BRIEF:
Collect all lines below with the string "moved".

SOURCE MATERIAL Block Start

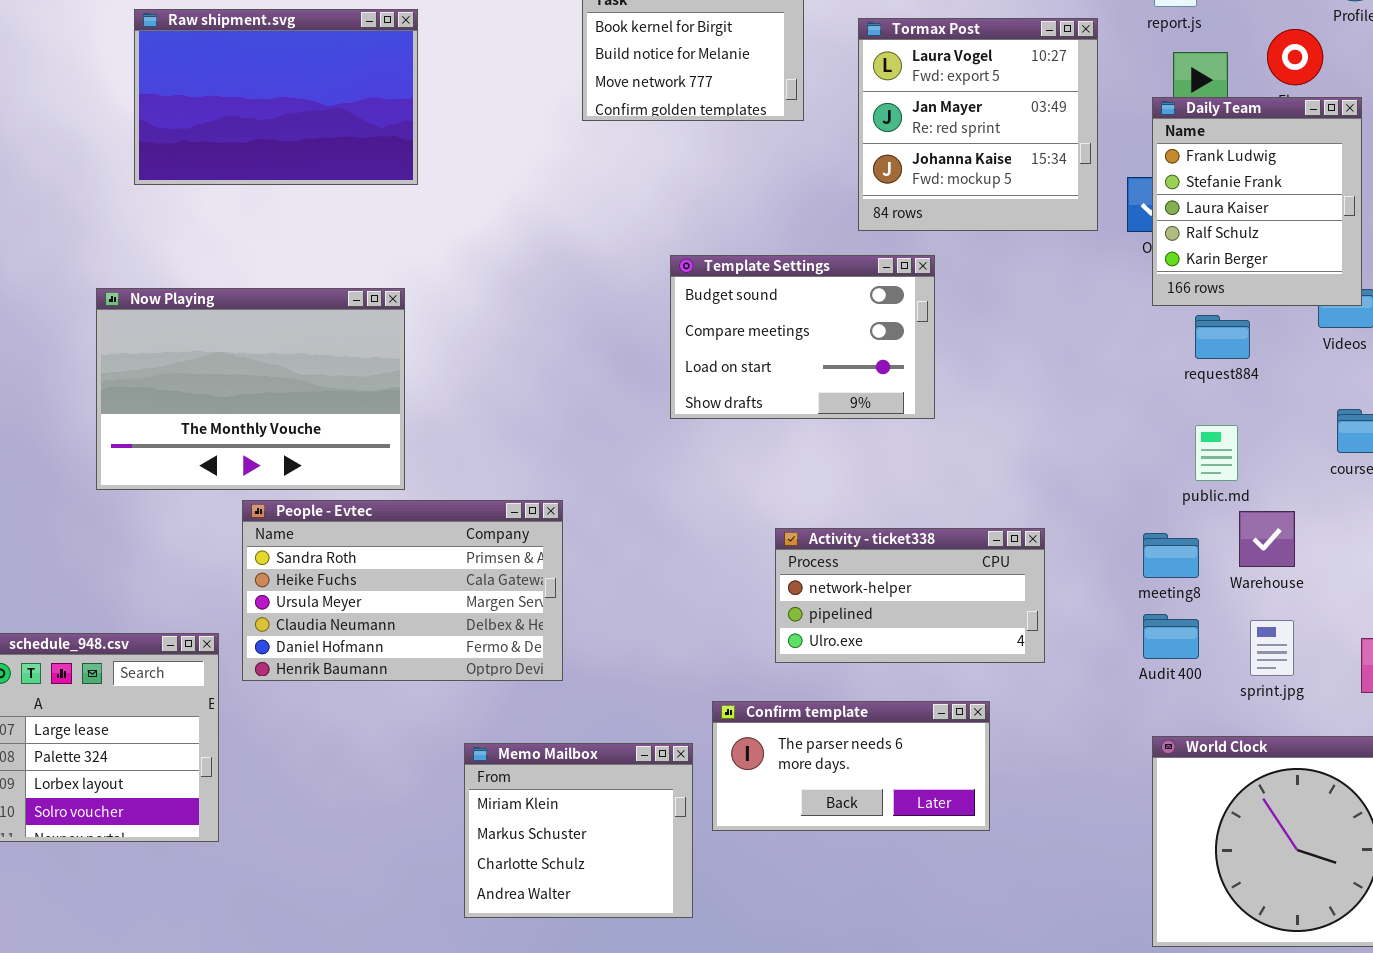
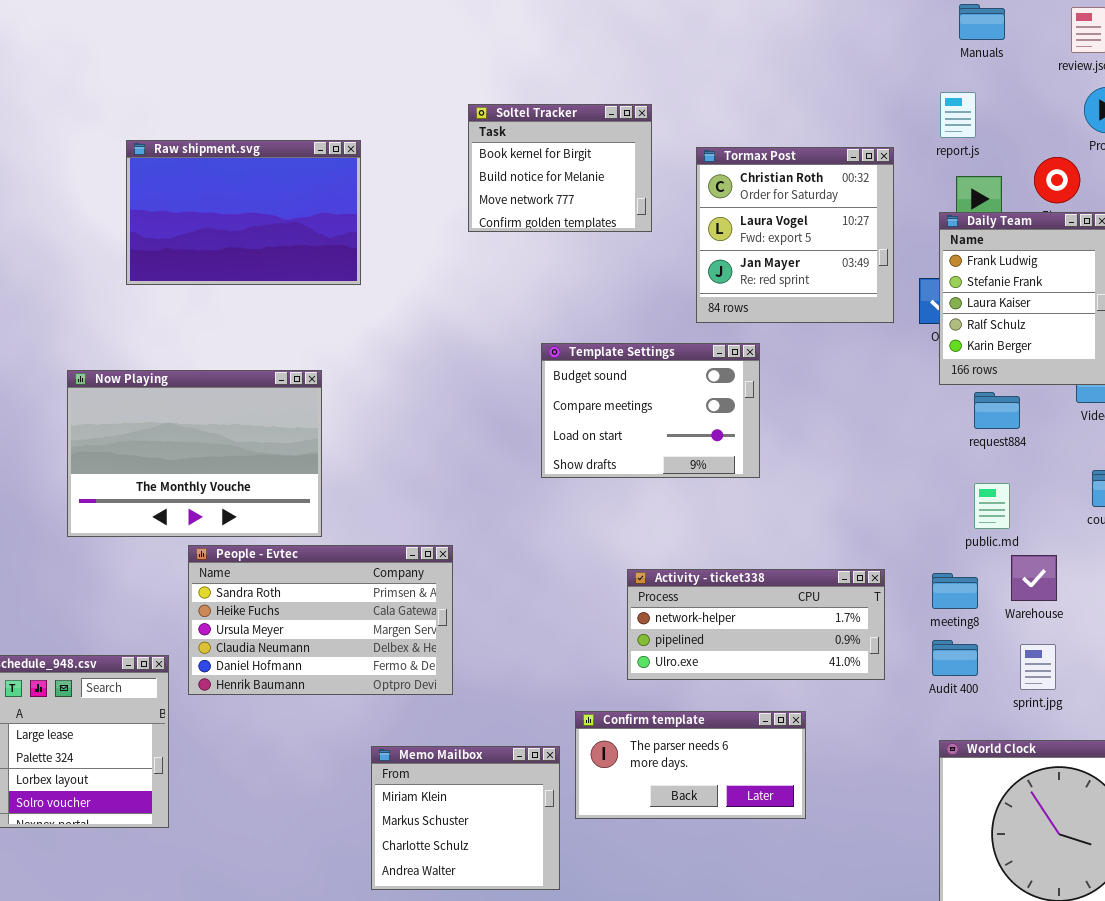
Raw shipment.svg: [134,9,418,185] -> [126,140,361,285], moved
Tormax Post: [858,18,1098,231] -> [696,147,894,323], scrolled up 1 row
Activity - ticket338: [775,528,1045,663] -> [627,569,885,680], resized

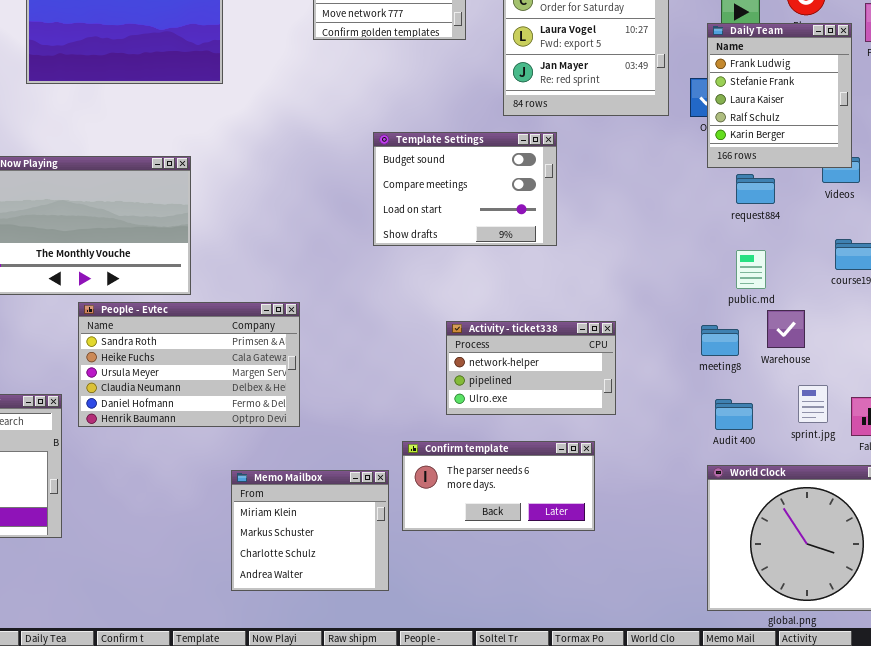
Activity - ticket338: [627,569,885,680] -> [446,321,616,415], resized
Audit 400: [932,640,978,676] -> [715,399,753,430], moved
sprint.jpg: [1020,644,1056,690] -> [798,385,828,423], moved

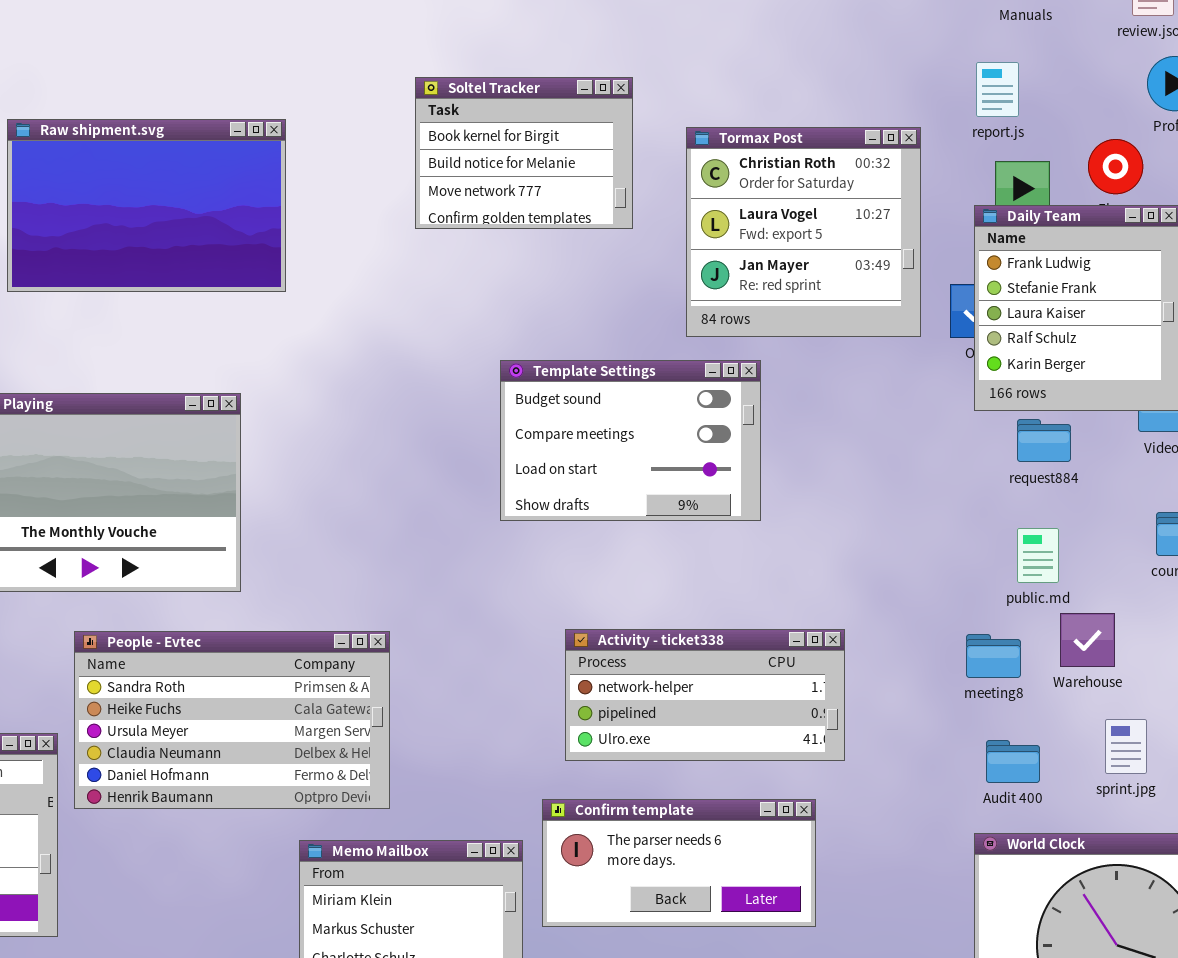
People - Evtec: [78,302,300,427] -> [74,631,390,809], moved
Activity - ticket338: [446,321,616,415] -> [565,629,845,761], resized

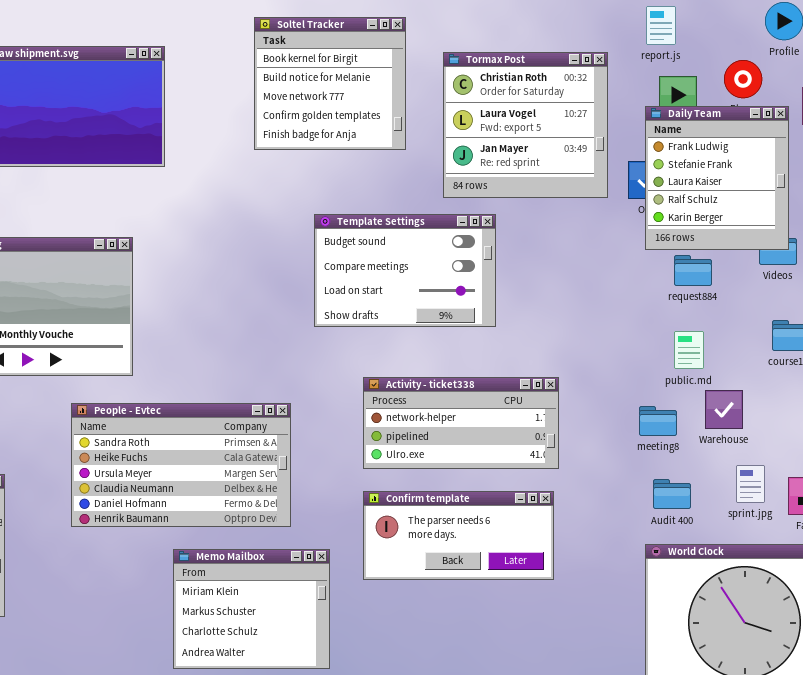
Soltel Tracker: [415,77,633,229] -> [254,17,406,150], resized
Activity - ticket338: [565,629,845,761] -> [363,377,559,469], moved
People - Evtec: [74,631,390,809] -> [71,403,291,527], moved
Confirm template: [542,799,816,927] -> [363,491,554,580], moved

SOURCE MATERIAL Block End

TASK OUTPUT:
Raw shipment.svg: [134,9,418,185] -> [126,140,361,285], moved
Audit 400: [932,640,978,676] -> [715,399,753,430], moved
sprint.jpg: [1020,644,1056,690] -> [798,385,828,423], moved
People - Evtec: [78,302,300,427] -> [74,631,390,809], moved
Activity - ticket338: [565,629,845,761] -> [363,377,559,469], moved
People - Evtec: [74,631,390,809] -> [71,403,291,527], moved
Confirm template: [542,799,816,927] -> [363,491,554,580], moved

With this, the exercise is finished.